▸ **Information shown**

######

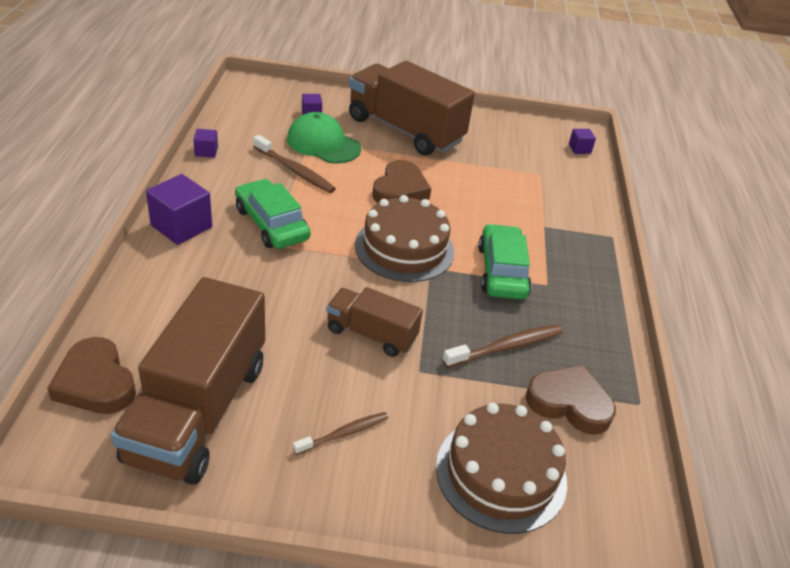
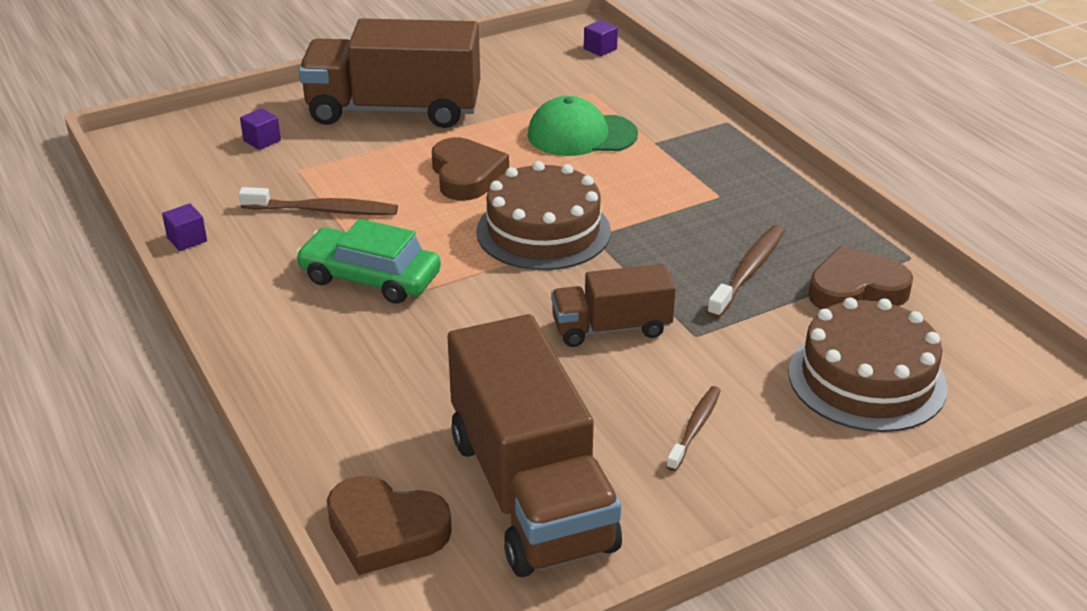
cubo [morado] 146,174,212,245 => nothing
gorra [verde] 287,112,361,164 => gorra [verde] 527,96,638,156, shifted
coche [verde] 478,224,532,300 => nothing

######

▸ **Task**
All of the data must be given again exactly, without the pictures.

▸ **Exercise solution**
cubo [morado] 146,174,212,245 => nothing
gorra [verde] 287,112,361,164 => gorra [verde] 527,96,638,156, shifted
coche [verde] 478,224,532,300 => nothing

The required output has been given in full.